Task instructions: Of all the entries below, retype only the lines from the one with "(381, 397) = (481, 322): pink" through the one with "(258, 366) = (502, 358): blue", exactly as they appear.

Records from a collection:
-.-.-

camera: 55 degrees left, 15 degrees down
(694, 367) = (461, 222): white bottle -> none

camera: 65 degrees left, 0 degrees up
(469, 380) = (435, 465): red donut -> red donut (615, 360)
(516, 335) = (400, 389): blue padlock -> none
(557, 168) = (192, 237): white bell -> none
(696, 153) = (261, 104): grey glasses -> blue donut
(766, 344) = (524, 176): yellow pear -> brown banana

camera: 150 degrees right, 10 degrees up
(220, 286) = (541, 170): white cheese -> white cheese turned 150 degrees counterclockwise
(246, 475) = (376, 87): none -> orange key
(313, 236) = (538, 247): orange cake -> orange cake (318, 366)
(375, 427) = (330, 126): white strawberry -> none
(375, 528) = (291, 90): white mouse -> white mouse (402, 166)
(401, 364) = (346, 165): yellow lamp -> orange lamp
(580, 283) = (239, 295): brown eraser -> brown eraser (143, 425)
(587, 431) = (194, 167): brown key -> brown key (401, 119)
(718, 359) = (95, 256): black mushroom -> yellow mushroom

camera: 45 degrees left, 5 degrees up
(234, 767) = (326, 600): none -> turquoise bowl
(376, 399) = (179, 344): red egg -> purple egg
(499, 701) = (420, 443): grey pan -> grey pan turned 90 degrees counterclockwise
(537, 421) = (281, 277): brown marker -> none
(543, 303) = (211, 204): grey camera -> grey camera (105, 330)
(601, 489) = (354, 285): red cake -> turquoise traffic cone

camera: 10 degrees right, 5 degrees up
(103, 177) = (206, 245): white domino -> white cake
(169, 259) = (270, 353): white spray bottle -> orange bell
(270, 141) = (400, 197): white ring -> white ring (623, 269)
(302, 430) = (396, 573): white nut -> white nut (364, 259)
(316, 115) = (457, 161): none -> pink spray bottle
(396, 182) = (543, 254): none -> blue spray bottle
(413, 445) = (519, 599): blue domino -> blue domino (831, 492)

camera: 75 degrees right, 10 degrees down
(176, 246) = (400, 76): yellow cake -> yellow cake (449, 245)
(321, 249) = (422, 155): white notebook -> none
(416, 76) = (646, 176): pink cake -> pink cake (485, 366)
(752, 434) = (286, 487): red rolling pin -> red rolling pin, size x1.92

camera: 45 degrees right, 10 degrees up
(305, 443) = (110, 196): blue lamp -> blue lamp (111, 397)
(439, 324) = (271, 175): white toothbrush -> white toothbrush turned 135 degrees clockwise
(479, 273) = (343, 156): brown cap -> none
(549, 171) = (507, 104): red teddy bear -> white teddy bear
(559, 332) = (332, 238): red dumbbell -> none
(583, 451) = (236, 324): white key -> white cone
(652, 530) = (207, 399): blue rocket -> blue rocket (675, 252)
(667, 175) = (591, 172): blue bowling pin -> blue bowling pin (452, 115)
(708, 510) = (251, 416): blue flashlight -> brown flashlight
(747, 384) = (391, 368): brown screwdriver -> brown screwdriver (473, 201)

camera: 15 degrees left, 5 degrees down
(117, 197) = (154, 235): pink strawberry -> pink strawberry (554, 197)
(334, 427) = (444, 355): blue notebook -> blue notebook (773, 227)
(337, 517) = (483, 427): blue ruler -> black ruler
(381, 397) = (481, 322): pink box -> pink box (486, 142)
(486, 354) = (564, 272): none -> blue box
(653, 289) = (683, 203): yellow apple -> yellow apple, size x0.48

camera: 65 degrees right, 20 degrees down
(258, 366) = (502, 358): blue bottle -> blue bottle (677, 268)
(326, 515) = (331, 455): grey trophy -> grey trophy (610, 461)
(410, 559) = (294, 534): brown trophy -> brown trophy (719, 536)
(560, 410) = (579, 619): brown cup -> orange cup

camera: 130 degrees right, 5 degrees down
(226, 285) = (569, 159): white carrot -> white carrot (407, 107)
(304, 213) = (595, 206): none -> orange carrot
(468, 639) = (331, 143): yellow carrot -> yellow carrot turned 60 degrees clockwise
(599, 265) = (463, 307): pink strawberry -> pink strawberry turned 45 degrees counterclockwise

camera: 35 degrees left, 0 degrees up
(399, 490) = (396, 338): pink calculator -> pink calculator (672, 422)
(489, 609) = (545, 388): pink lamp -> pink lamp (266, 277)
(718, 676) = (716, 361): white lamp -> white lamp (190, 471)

-.-.-

Exercise solution:
(381, 397) = (481, 322): pink box -> pink box (486, 142)
(486, 354) = (564, 272): none -> blue box
(653, 289) = (683, 203): yellow apple -> yellow apple, size x0.48

camera: 65 degrees right, 20 degrees down
(258, 366) = (502, 358): blue bottle -> blue bottle (677, 268)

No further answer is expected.